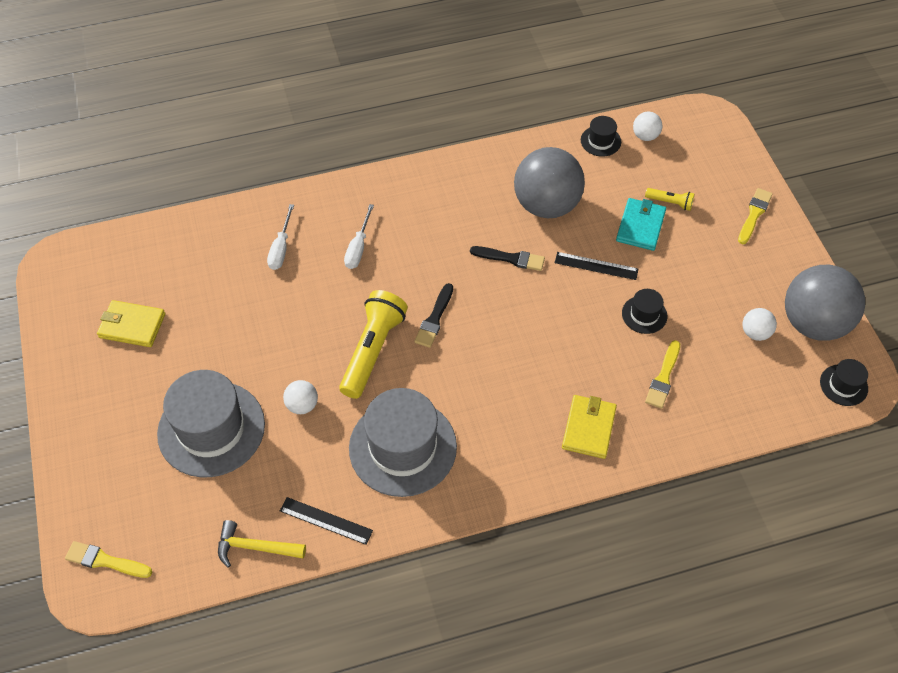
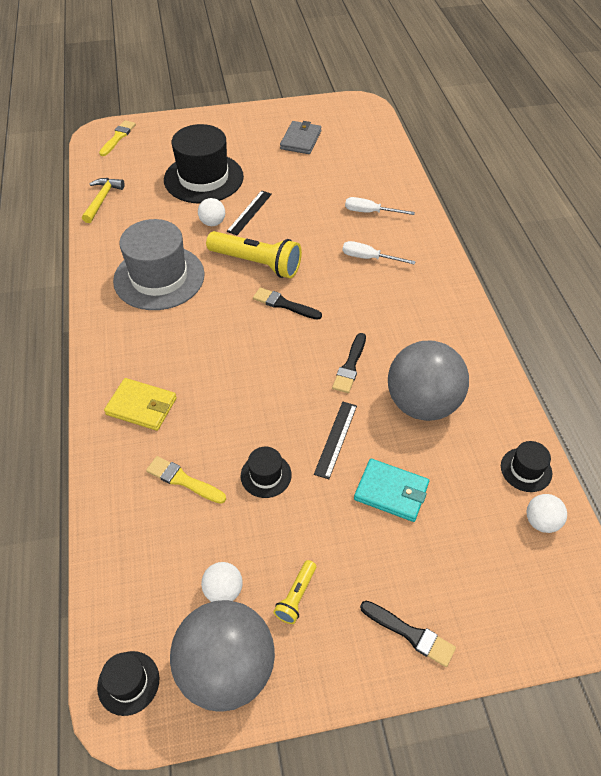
camera: 95 degrees right, 5 degrees down
(132, 325) = (301, 140): yellow wallet -> grey wallet
(211, 429) = (203, 178): grey hat -> black hat
(326, 520) = (110, 234): black ruler -> black ruler (249, 212)
(670, 202) = (429, 531): yellow flashlight -> yellow flashlight (296, 596)
(754, 214) = (410, 634): yellow brush -> black brush

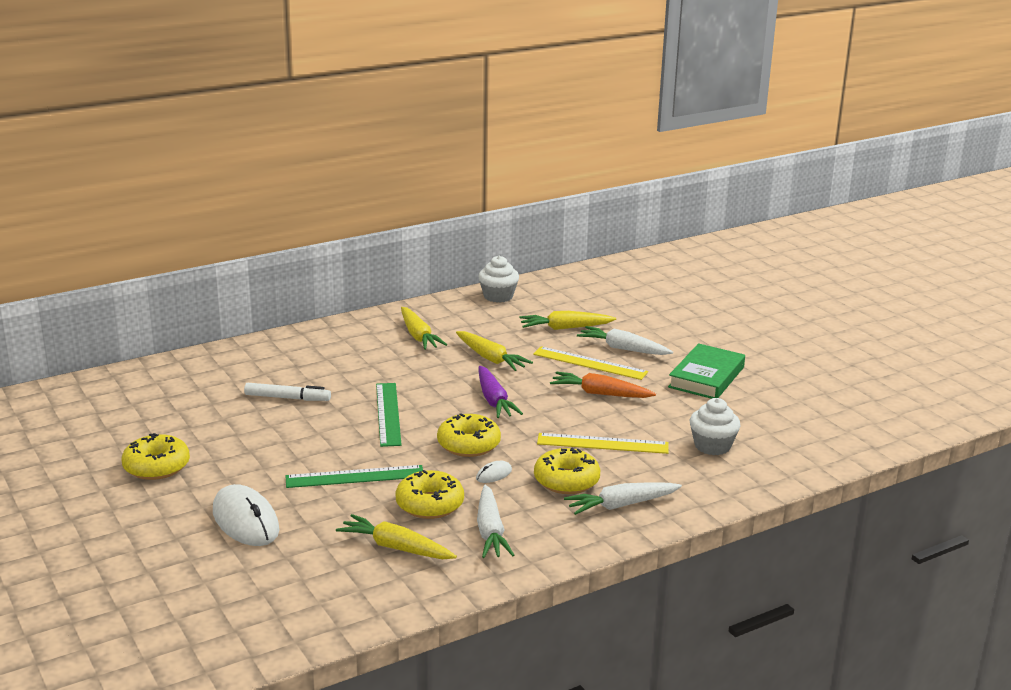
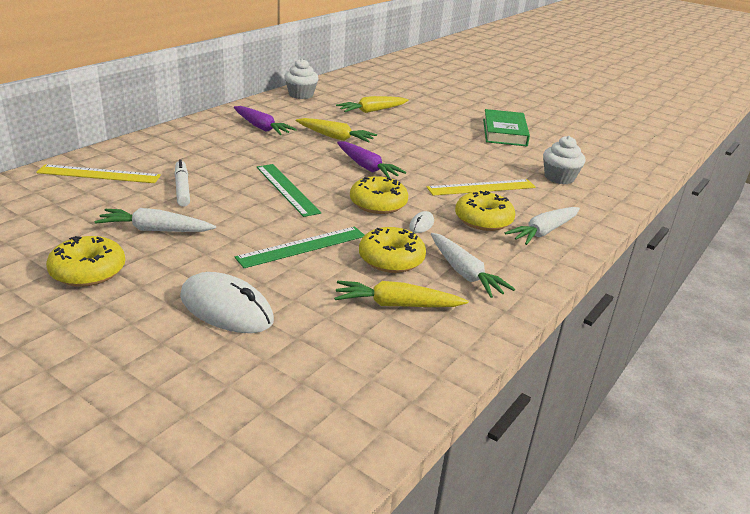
camera: 25 degrees left, 5 degrees up
(287, 398) = (182, 188): white marker -> white marker turned 90 degrees counterclockwise
(418, 336) = (261, 127): yellow carrot -> purple carrot
(589, 363) = (414, 132): yellow ruler -> yellow ruler (99, 174)
(600, 393) = (443, 152): orange carrot -> none
(623, 349) = (428, 120): white carrot -> white carrot (155, 230)

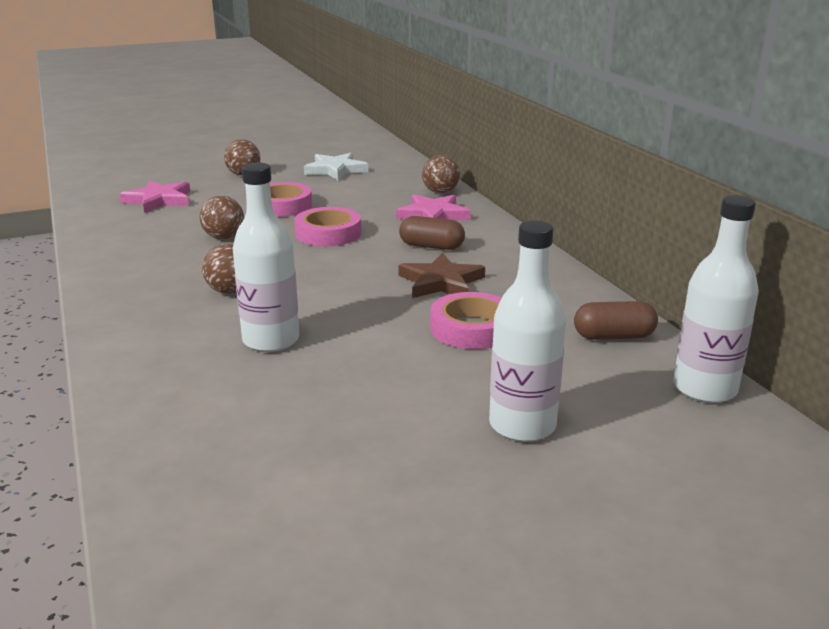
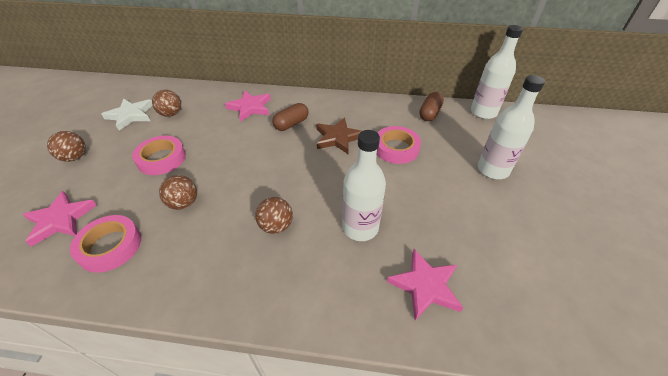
camera: 60 degrees left, 20 degrees up
(201, 407) = (425, 286): none -> pink star
(328, 233) = (231, 154): pink tape -> pink tape (110, 246)
(440, 192) = (221, 93): brown ball -> brown ball (171, 114)

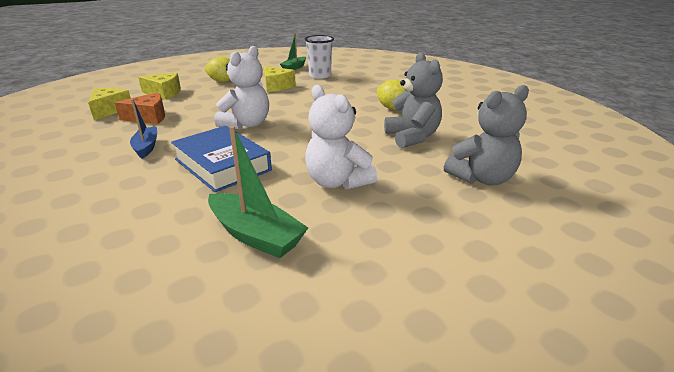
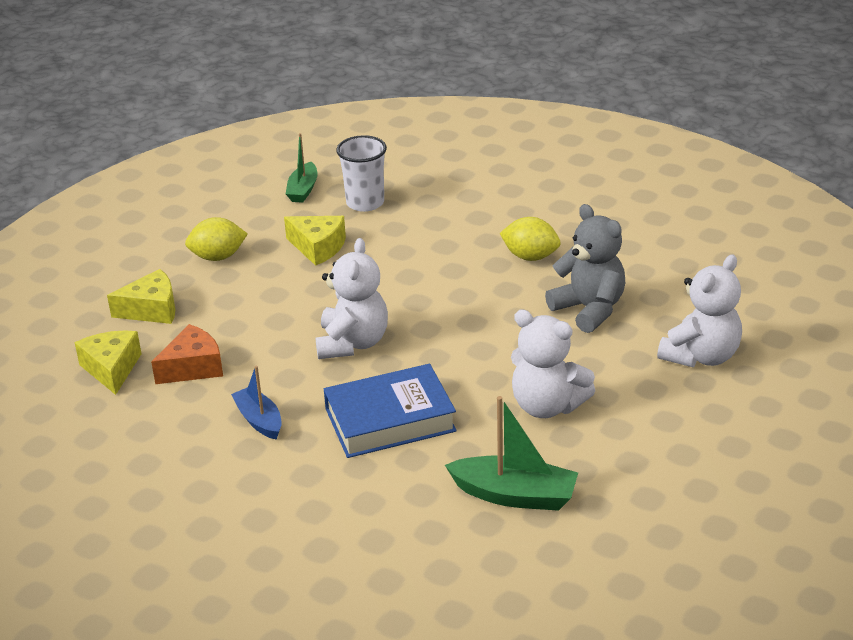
camera: 20 degrees left, 5 degrees up
(222, 165) = (390, 420): blue book -> blue book turned 45 degrees counterclockwise
(482, 178) = (701, 356): grey teddy bear -> white teddy bear

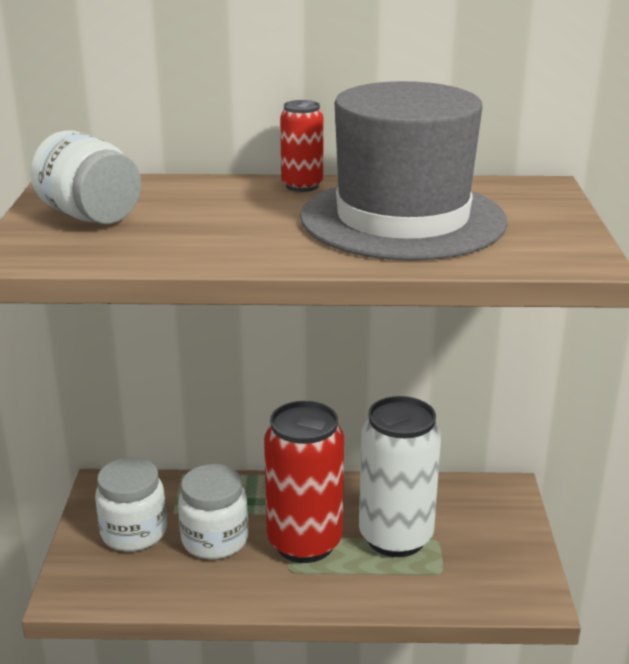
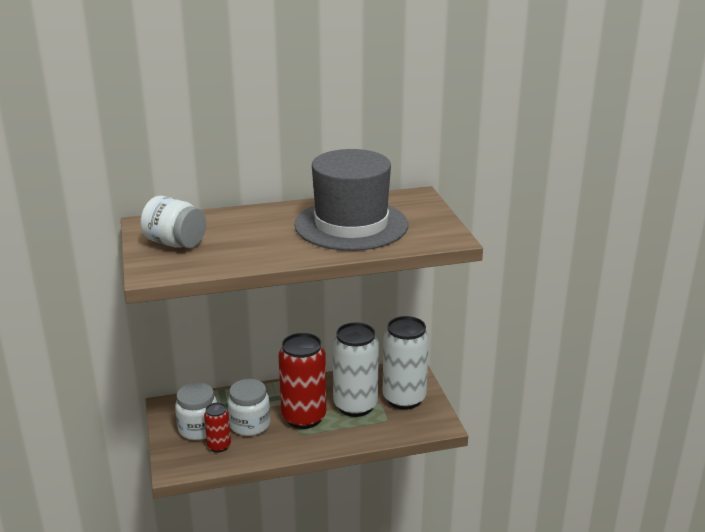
camera: 15 degrees left, 0 degrees up
(302, 186) = (285, 209): red can -> red can (219, 446)
(481, 539) = (404, 399): none -> white can

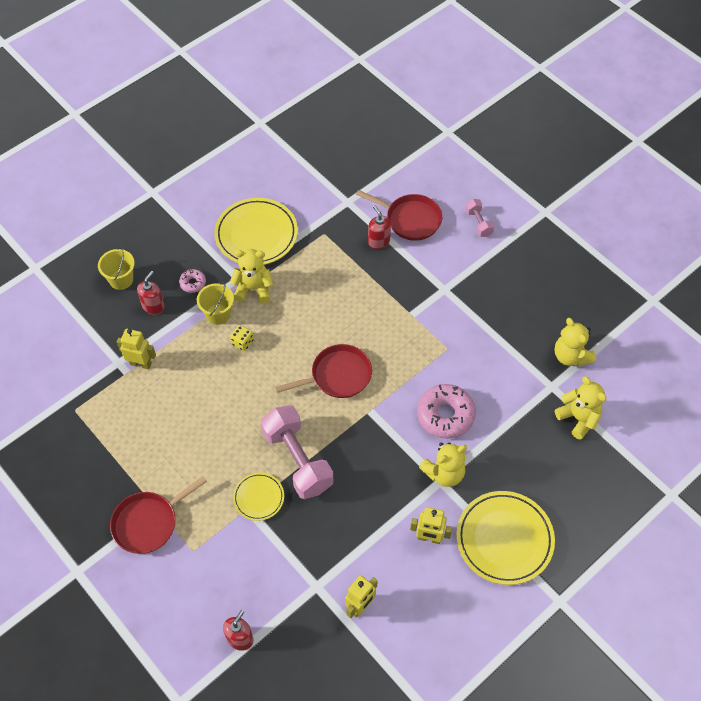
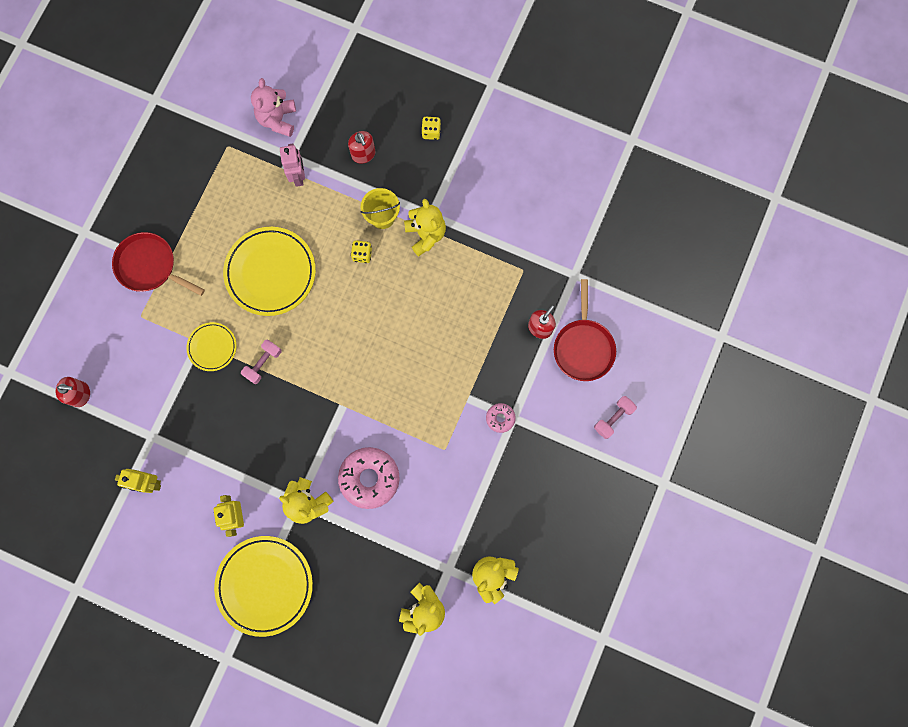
camera: 65 degrees right, 20 degrees up
(77, 359) = (277, 119): none -> pink teddy bear
(121, 279) = (378, 110): yellow bucket -> none
(141, 363) = (298, 176): yellow robot -> pink robot
(153, 306) = (363, 154): red soap dispenser -> red soap dispenser turned 60 degrees clockwise
(166, 250) = (431, 132): none -> yellow dice
(193, 283) = (405, 176): pink donut -> pink donut (500, 418)
(256, 235) = (490, 206): yellow plate -> yellow plate (270, 272)
(297, 460) = (263, 363): pink dumbbell -> pink dumbbell, size x0.49
(337, 376) = (366, 358): red pan -> none

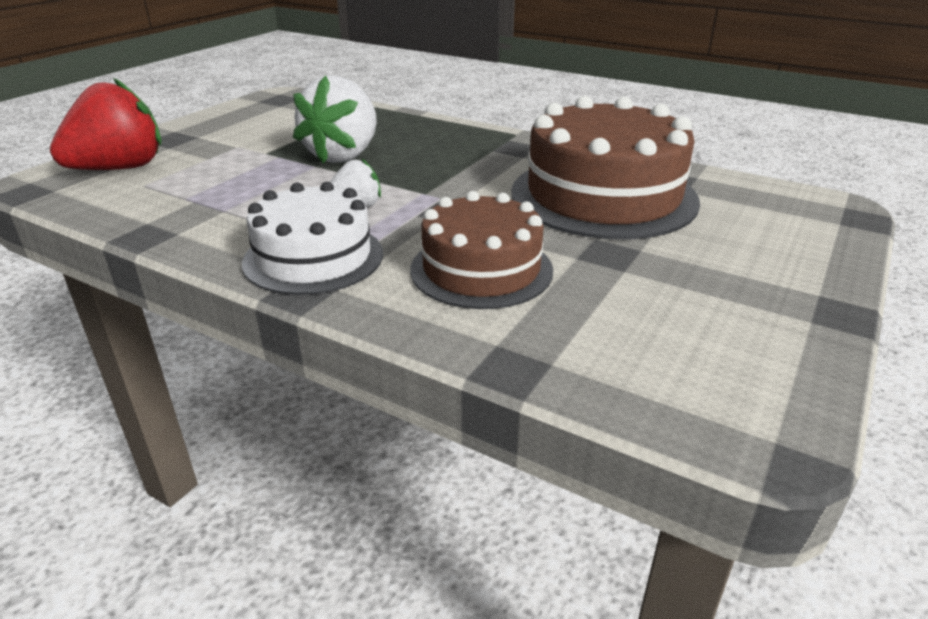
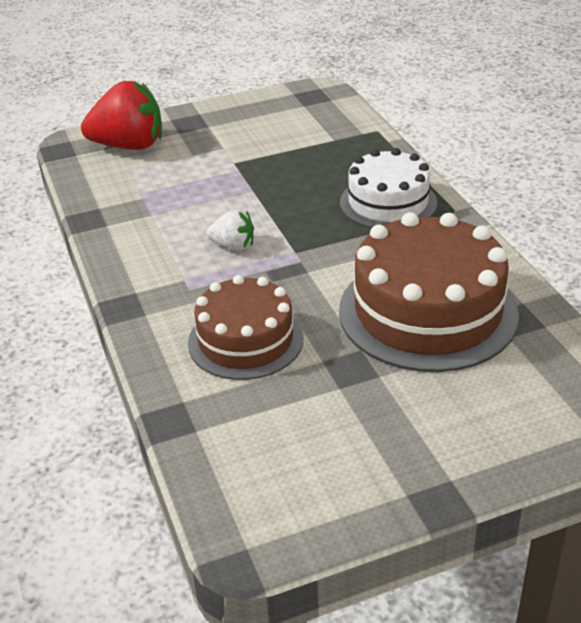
camera: 40 degrees right, 5 degrees up
(313, 257) = (159, 282): white cake -> white cake (388, 202)
(343, 155) = (285, 186): white strawberry -> none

★ ★ ★

▶ Required work
Please return exactly, and only, the lines from the one containing "camera: 25 degrees left, 5 degrees up" through the end of the records, with both end lines kept and every picture dropped.

▶ Response to this task
camera: 25 degrees left, 5 degrees up
(287, 398) = (182, 188): white marker -> white marker turned 90 degrees counterclockwise
(418, 336) = (261, 127): yellow carrot -> purple carrot
(589, 363) = (414, 132): yellow ruler -> yellow ruler (99, 174)
(600, 393) = (443, 152): orange carrot -> none
(623, 349) = (428, 120): white carrot -> white carrot (155, 230)

camera: 60 degrees left, 20 degrees up
(201, 407) = (425, 286): none -> pink star
(328, 233) = (231, 154): pink tape -> pink tape (110, 246)
(440, 192) = (221, 93): brown ball -> brown ball (171, 114)

camera: 20 degrees left, 5 degrees up
(222, 165) = (390, 420): blue book -> blue book turned 45 degrees counterclockwise
(482, 178) = (701, 356): grey teddy bear -> white teddy bear

camera: 15 degrees left, 0 degrees up
(302, 186) = (285, 209): red can -> red can (219, 446)
(481, 539) = (404, 399): none -> white can

camera: 65 degrees right, 20 degrees up
(77, 359) = (277, 119): none -> pink teddy bear
(121, 279) = (378, 110): yellow bucket -> none
(141, 363) = (298, 176): yellow robot -> pink robot
(153, 306) = (363, 154): red soap dispenser -> red soap dispenser turned 60 degrees clockwise
(166, 250) = (431, 132): none -> yellow dice
(193, 283) = (405, 176): pink donut -> pink donut (500, 418)
(256, 235) = (490, 206): yellow plate -> yellow plate (270, 272)
(297, 460) = (263, 363): pink dumbbell -> pink dumbbell, size x0.49
(337, 376) = (366, 358): red pan -> none

camera: 40 degrees right, 5 degrees up
(313, 257) = (159, 282): white cake -> white cake (388, 202)
(343, 155) = (285, 186): white strawberry -> none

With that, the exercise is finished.